[Scene image comparisons]
· · · · · · ·
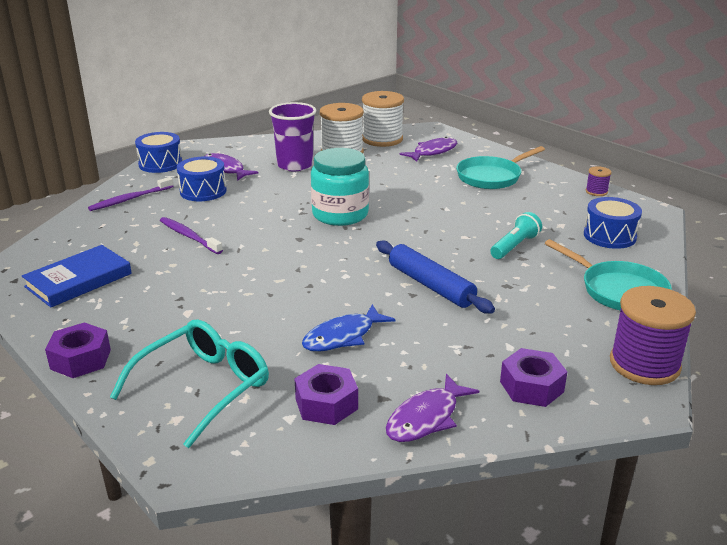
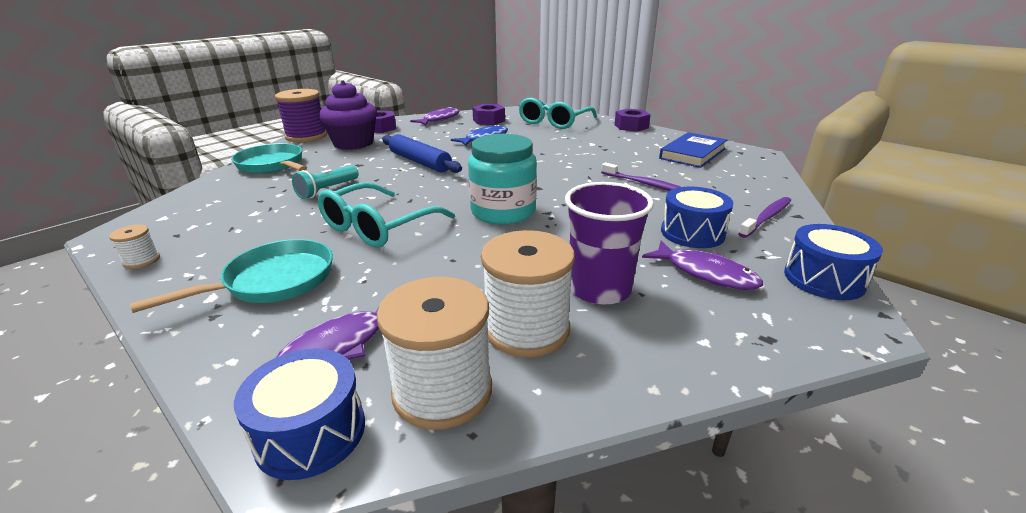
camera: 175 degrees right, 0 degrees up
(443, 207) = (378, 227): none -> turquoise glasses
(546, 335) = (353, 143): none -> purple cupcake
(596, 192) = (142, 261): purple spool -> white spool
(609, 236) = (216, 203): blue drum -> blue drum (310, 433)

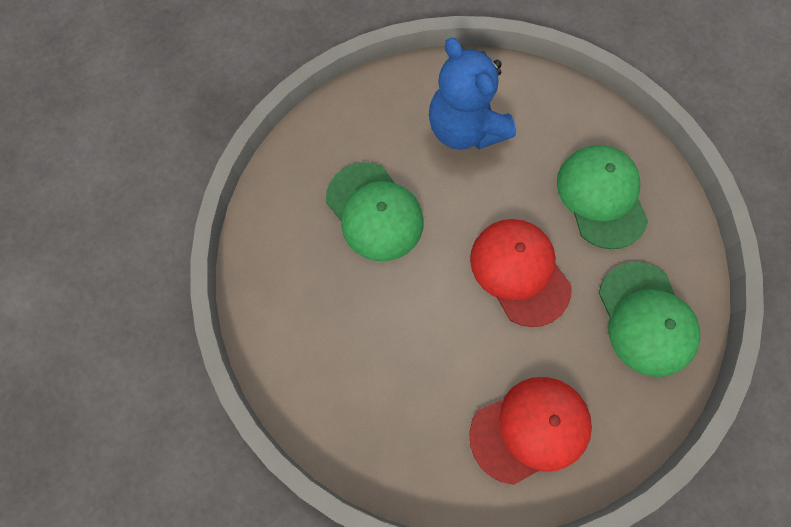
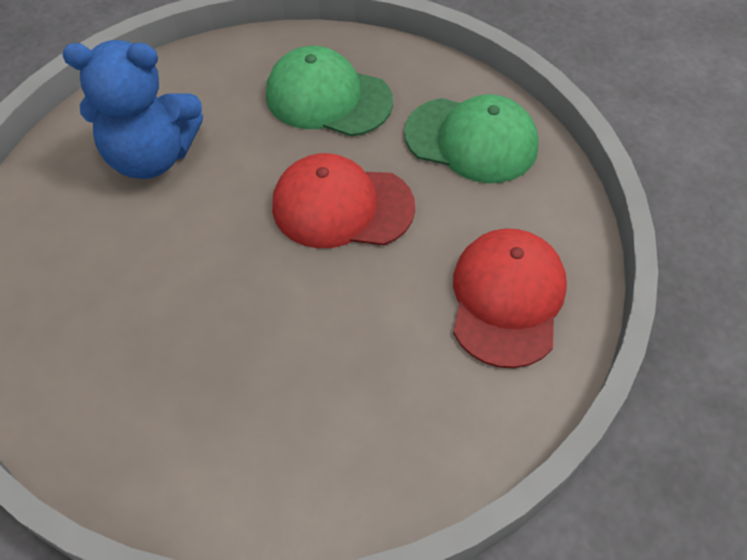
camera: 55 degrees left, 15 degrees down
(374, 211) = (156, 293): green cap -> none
· · · · · · ·
### Work to be completed:
Output the records above exactly, leaving out pictures.

### Answer to this problem:
camera: 175 degrees right, 0 degrees up
(443, 207) = (378, 227): none -> turquoise glasses
(546, 335) = (353, 143): none -> purple cupcake
(596, 192) = (142, 261): purple spool -> white spool
(609, 236) = (216, 203): blue drum -> blue drum (310, 433)

camera: 55 degrees left, 15 degrees down
(374, 211) = (156, 293): green cap -> none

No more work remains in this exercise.